> _EXERCISE PROMPT_
Word for word, repeat the data that follows. Do not include the pictures.

> _DATASET EXCERPT_

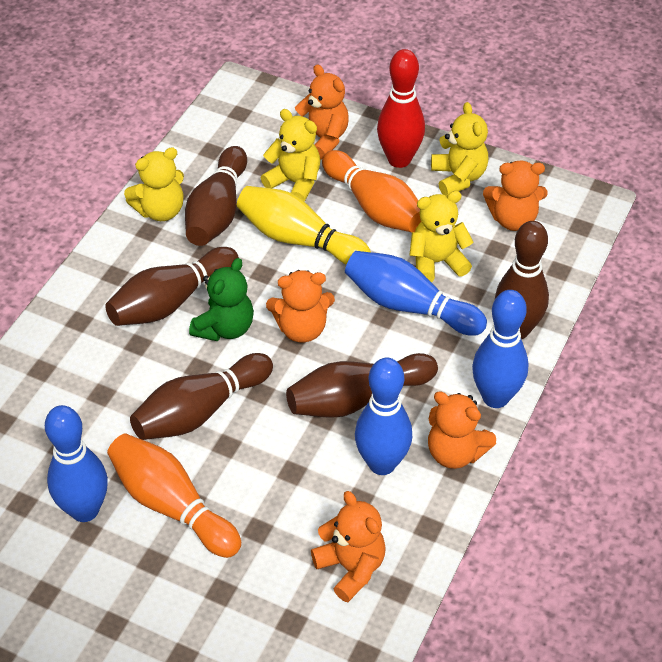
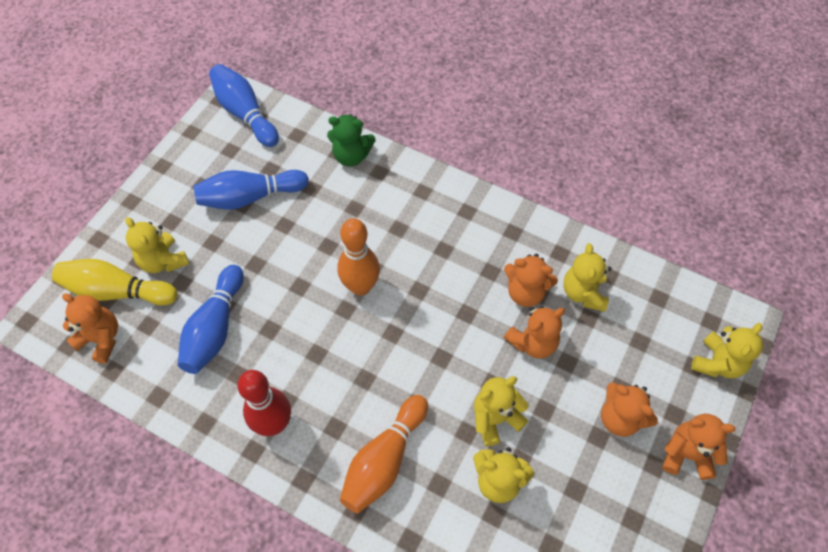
blue bowling pin: 4 -> 3
brown bowling pin: 5 -> 0
yellow teddy bear: 4 -> 5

> _RESPONSE BELOW_
blue bowling pin: 4 -> 3
brown bowling pin: 5 -> 0
yellow teddy bear: 4 -> 5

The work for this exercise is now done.